> [RECORDS FOR THE EXERCISE]
# # # # #

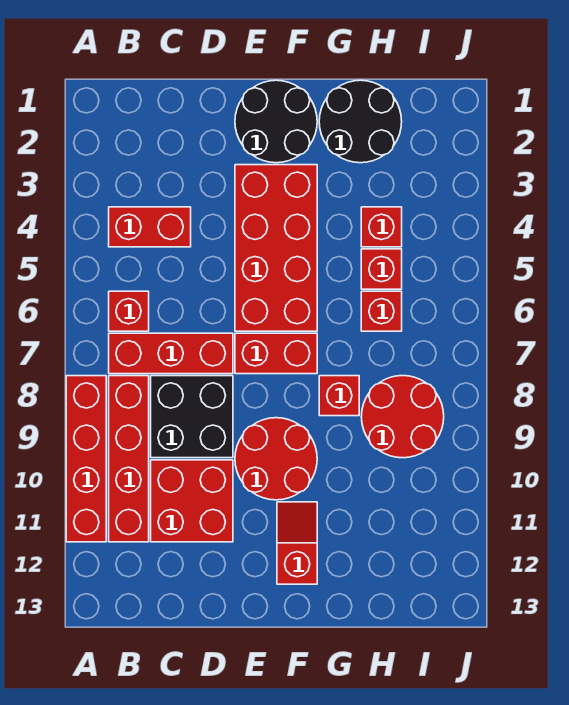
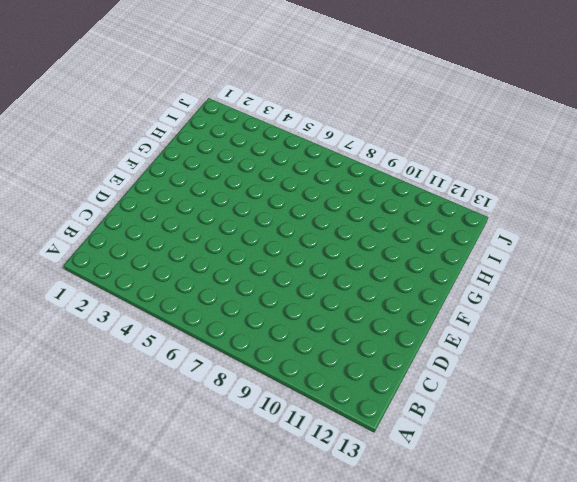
none -> red 1x4 brick [66,376,106,542]
none -> red 1x2 brick [109,207,191,247]
none -> red 1x1 brick [109,291,149,331]

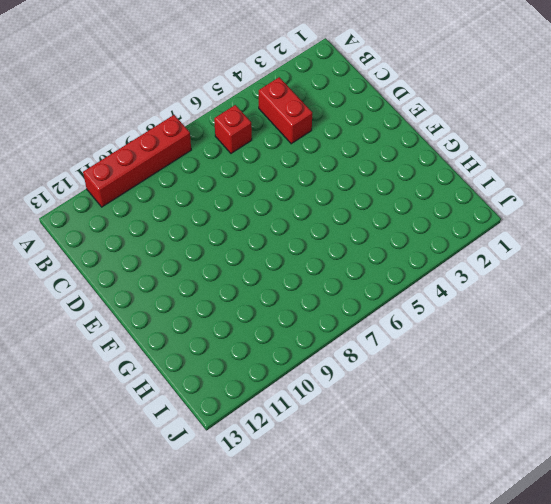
none -> red 1x3 brick [109,333,233,374]
none -> red 1x4 brick [109,376,149,542]
none -> black 2x2 brick [151,376,233,458]

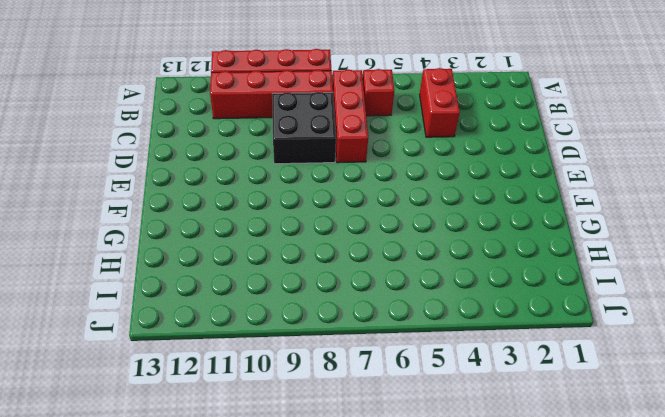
none -> red 2x2 brick [151,460,233,542]
none -> black 2x2 round brick [235,80,317,163]
none -> red 2x4 brick [235,165,317,331]

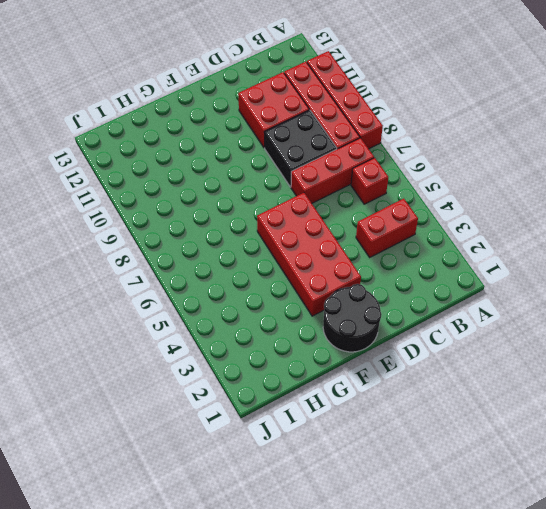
none -> red 1x2 brick [235,333,317,374]
none -> red 2x2 round brick [235,418,317,500]
none -> red 1x2 slope [277,502,317,584]

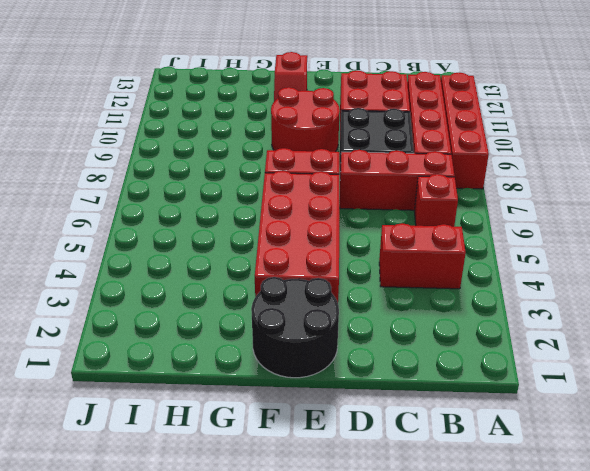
none -> black 2x2 round brick [319,80,402,163]
none -> red 1x1 brick [319,376,359,416]
none -> red 1x1 brick [361,207,402,247]

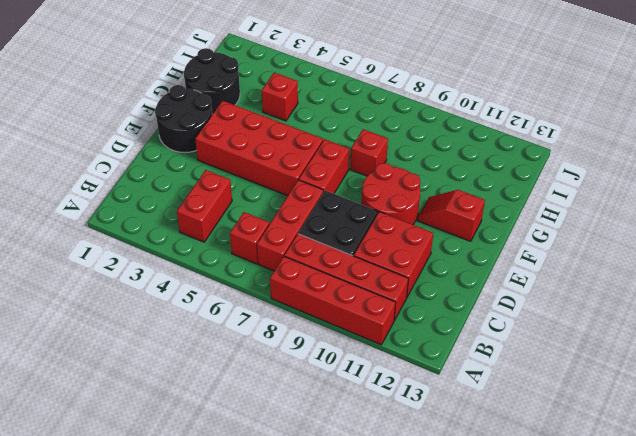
none -> red 1x1 brick [361,249,402,289]
none -> red 1x1 brick [361,291,402,331]
none -> red 2x2 round brick [361,376,444,458]

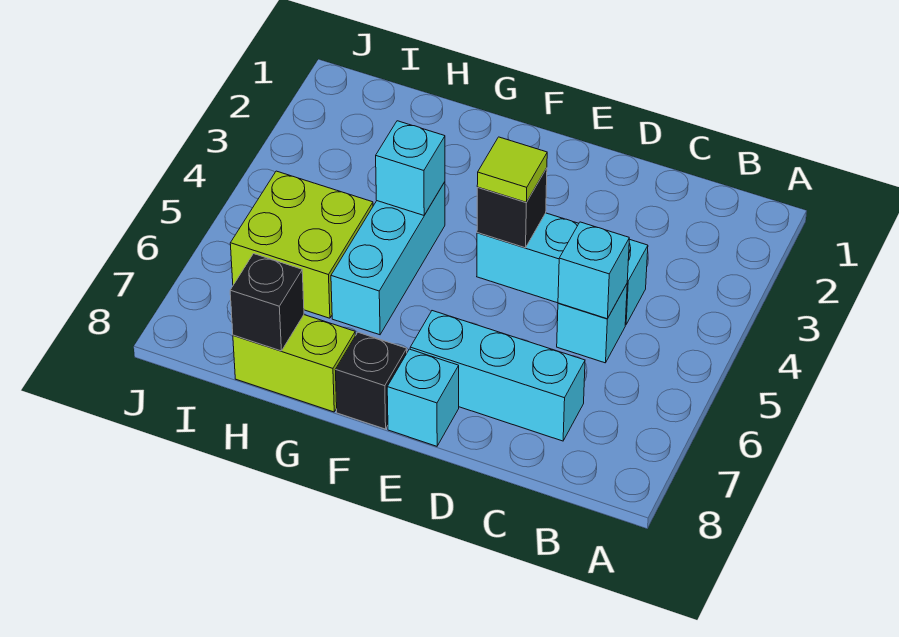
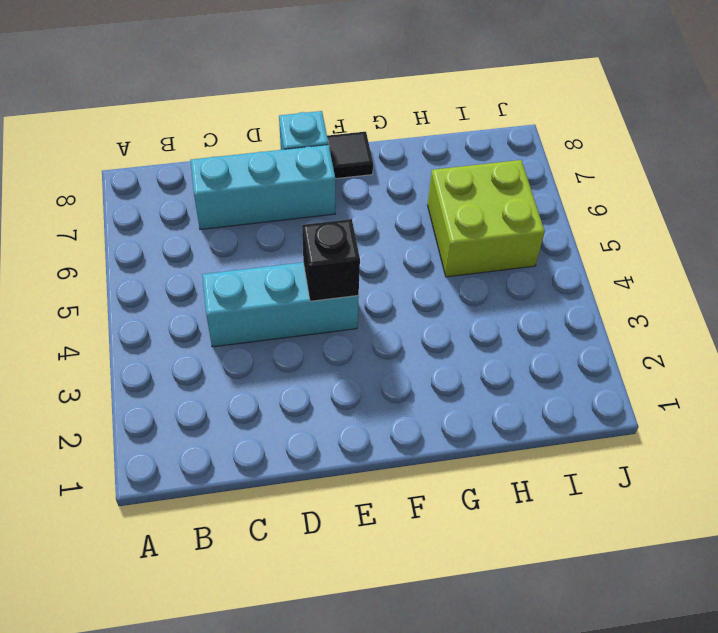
black 1x1 tile [327,132,373,179] -> black 1x1 brick [336,332,407,429]
none -> cyan 1x1 brick [557,284,627,363]
none -> cyan 1x3 brick [331,182,445,335]
none -> lime 1x2 brick [233,315,355,412]

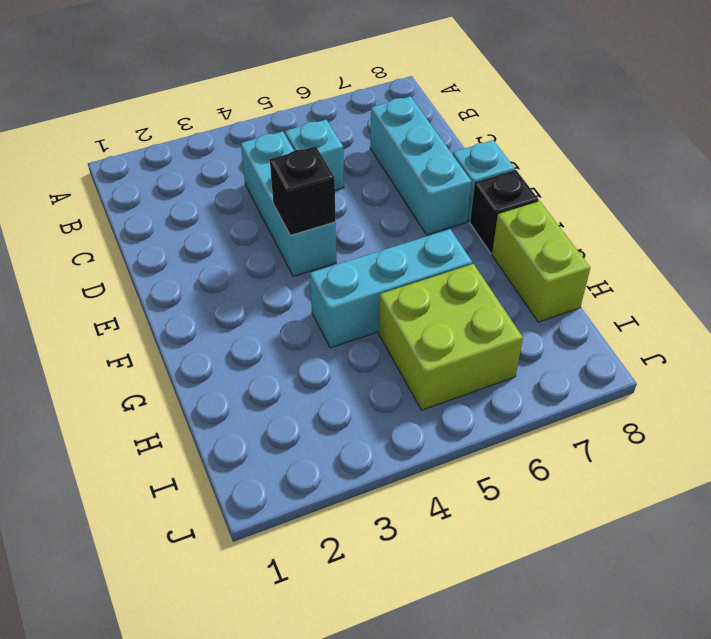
none -> cyan 1x1 brick [558,222,629,319]
none -> cyan 1x1 brick [376,121,445,215]
none -> black 1x1 brick [230,254,304,351]

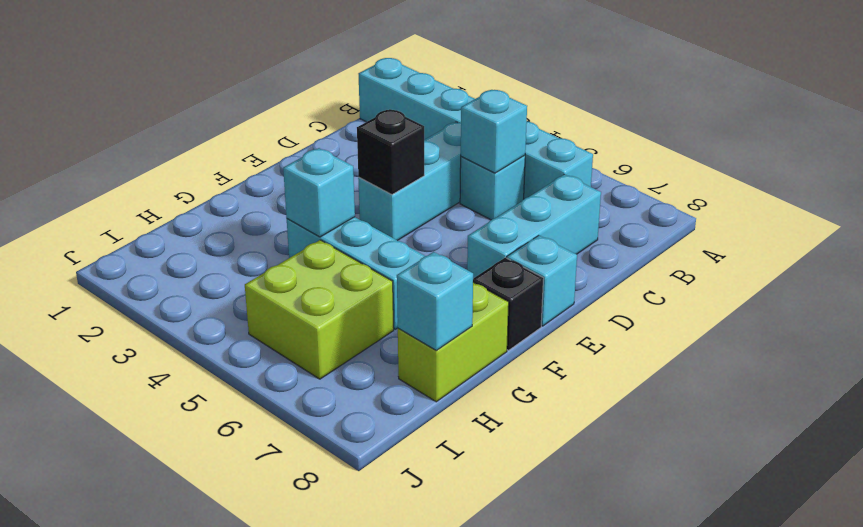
cyan 1x6 brick [358,58,593,199] -> none
cyan 1x1 brick [397,252,473,350] -> black 1x1 brick [230,254,304,351]
none -> lime 1x1 tile [477,137,547,202]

# # # # #

> [TASK STATEMENT] Copy each line of the material where "cyan" is found.

> [ANSWER TO THIS EXERCISE]
none -> cyan 1x1 brick [557,284,627,363]
none -> cyan 1x3 brick [331,182,445,335]
none -> cyan 1x1 brick [558,222,629,319]
none -> cyan 1x1 brick [376,121,445,215]
cyan 1x6 brick [358,58,593,199] -> none
cyan 1x1 brick [397,252,473,350] -> black 1x1 brick [230,254,304,351]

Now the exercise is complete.